THE PROBLEM
Scan the entries for the word "purple" and report how many lines contain it, as a number with no other words.
RAW DATA Start Marker
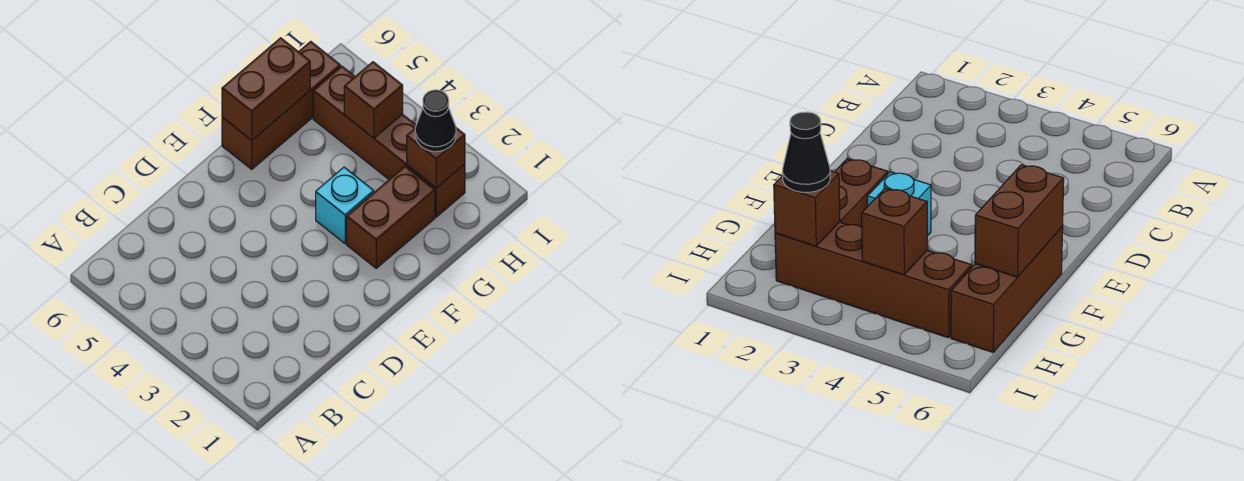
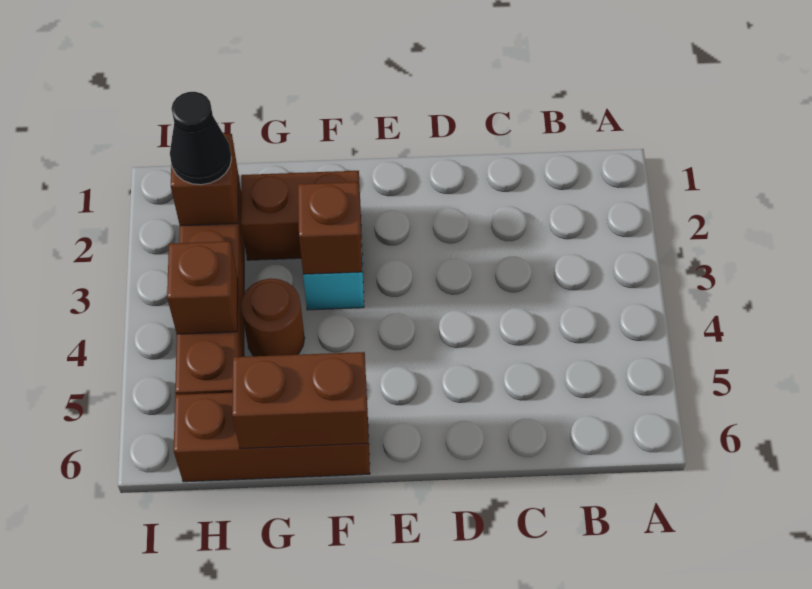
none -> brown brick F3 level 2
none -> brown round brick G4 level 1

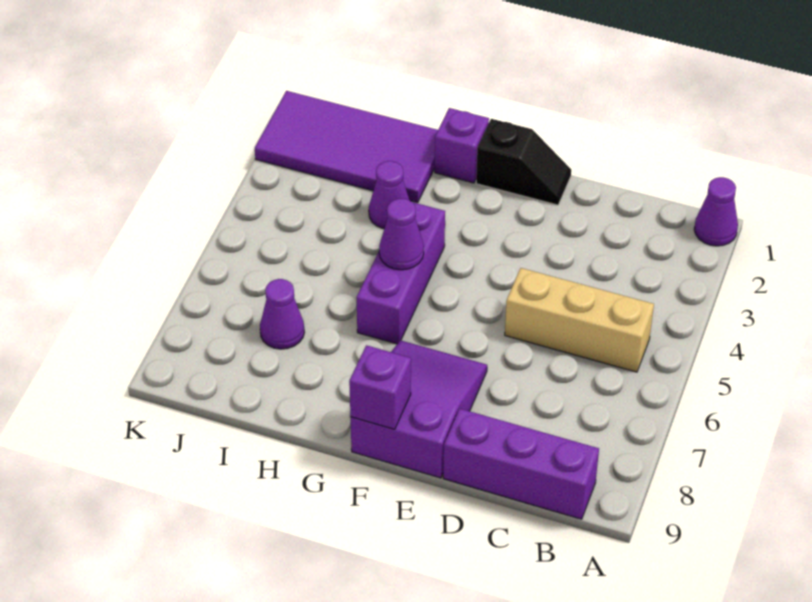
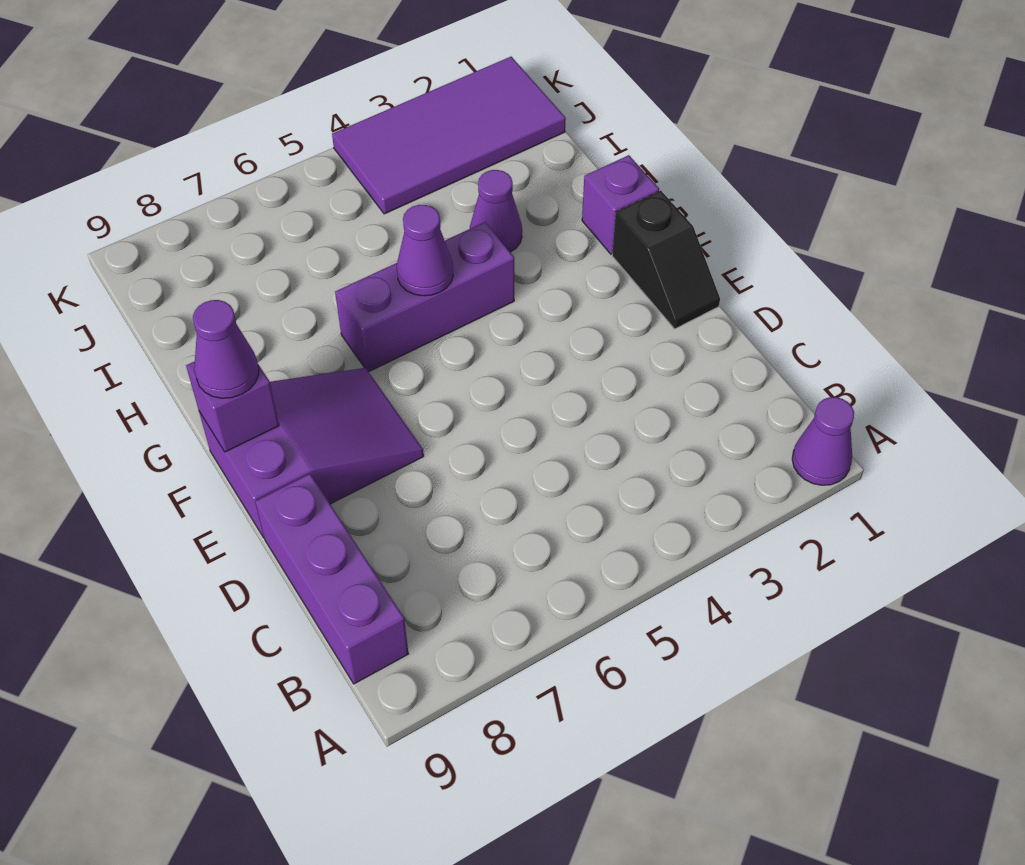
tan brick B5:D5 level 1 -> none
purple tile H1:K2 level 1 -> purple tile J1:K4 level 1
purple cone I7 level 1 -> purple cone F9 level 3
RAW DATA End Marker
RESPONSE BELOW
2